Image change detection data:
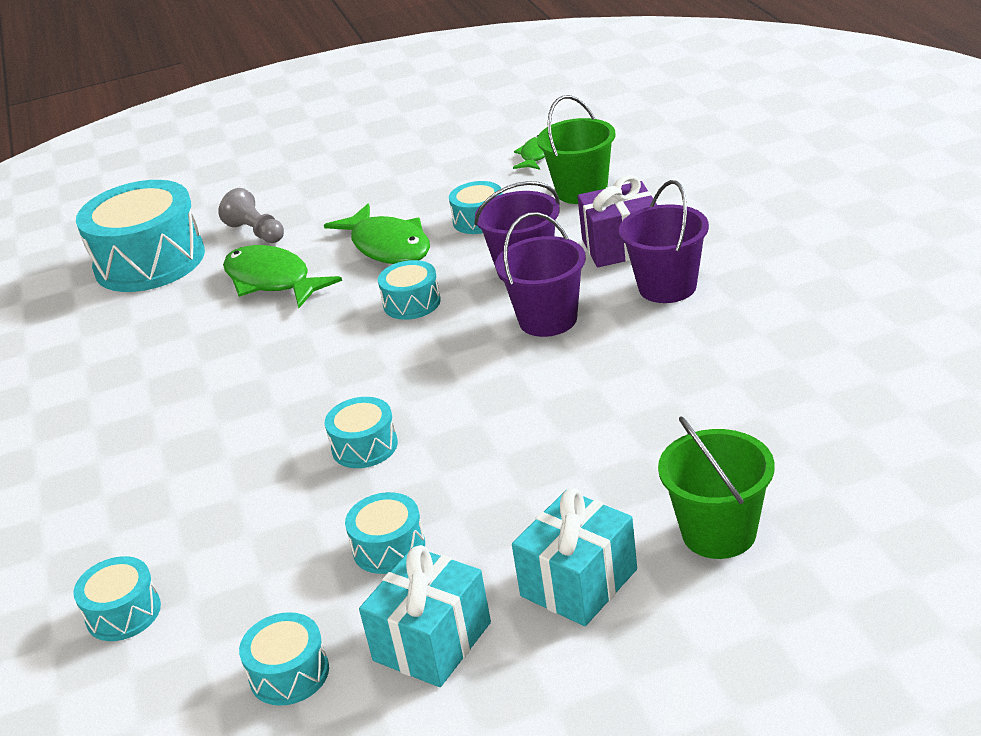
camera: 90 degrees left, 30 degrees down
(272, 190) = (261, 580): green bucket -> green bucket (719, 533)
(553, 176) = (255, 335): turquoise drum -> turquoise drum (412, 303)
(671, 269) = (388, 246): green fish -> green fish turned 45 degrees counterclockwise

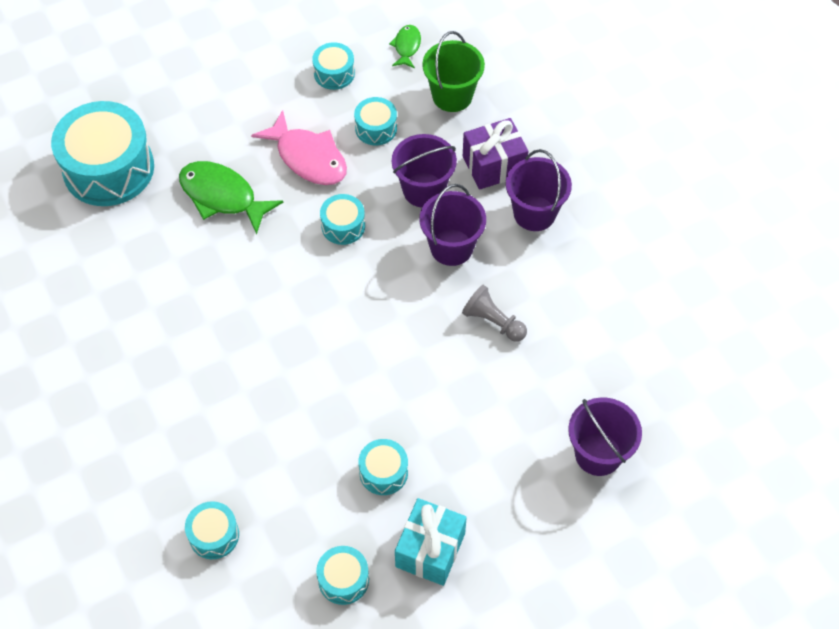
camera: 15 degrees left, 25 degrees up
(256, 232) = (191, 135): grey pawn -> grey pawn (493, 321)
(364, 446) = (343, 378): turquoise drum -> turquoise drum (334, 73)
(388, 246) = (308, 158): green fish -> pink fish
(578, 583) = (515, 498): turquoise gift -> none
(719, 533) = (598, 454): green bucket -> purple bucket

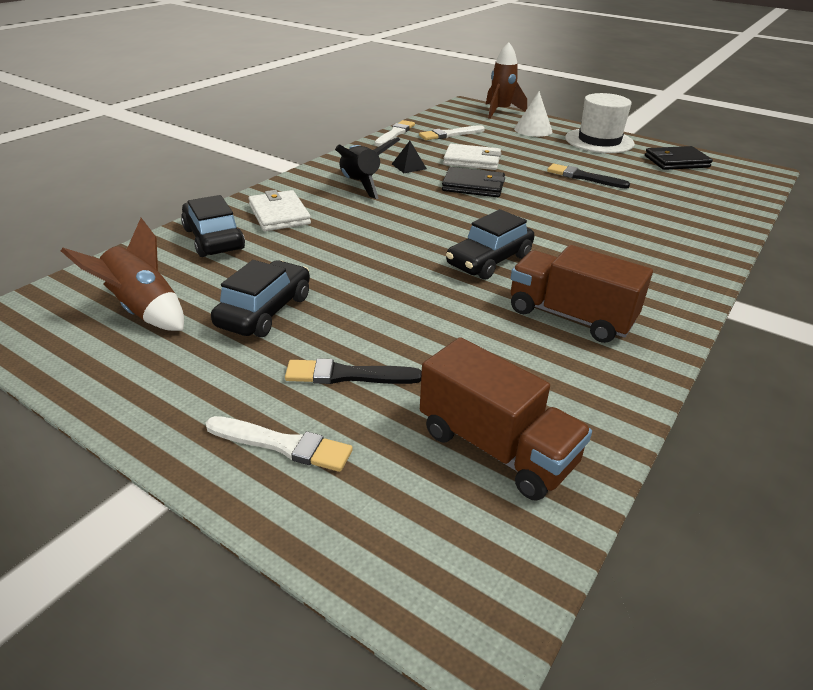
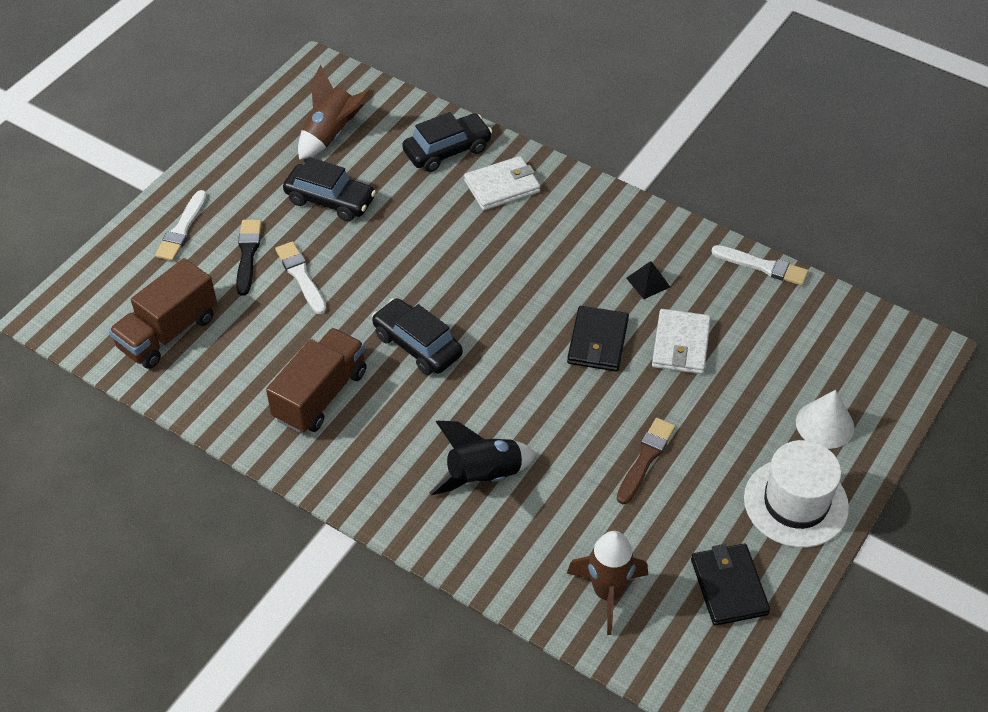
camera: 90 degrees right, 15 degrees up
(360, 185) = (584, 242): black rocket -> black rocket (483, 476)
(450, 134) = (776, 325): white brush -> white brush (301, 276)
(500, 111) = (903, 391): brown rocket -> brown rocket (608, 593)
(584, 177) = (645, 459): black brush -> brown brush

• Required work: For this exercise, transcribe the entries verbatim and skip all pictures.

• Written solution:
camera: 90 degrees left, 30 degrees down
(272, 190) = (261, 580): green bucket -> green bucket (719, 533)
(553, 176) = (255, 335): turquoise drum -> turquoise drum (412, 303)
(671, 269) = (388, 246): green fish -> green fish turned 45 degrees counterclockwise

camera: 15 degrees left, 25 degrees up
(256, 232) = (191, 135): grey pawn -> grey pawn (493, 321)
(364, 446) = (343, 378): turquoise drum -> turquoise drum (334, 73)
(388, 246) = (308, 158): green fish -> pink fish
(578, 583) = (515, 498): turquoise gift -> none
(719, 533) = (598, 454): green bucket -> purple bucket

camera: 90 degrees right, 15 degrees up
(360, 185) = (584, 242): black rocket -> black rocket (483, 476)
(450, 134) = (776, 325): white brush -> white brush (301, 276)
(500, 111) = (903, 391): brown rocket -> brown rocket (608, 593)
(584, 177) = (645, 459): black brush -> brown brush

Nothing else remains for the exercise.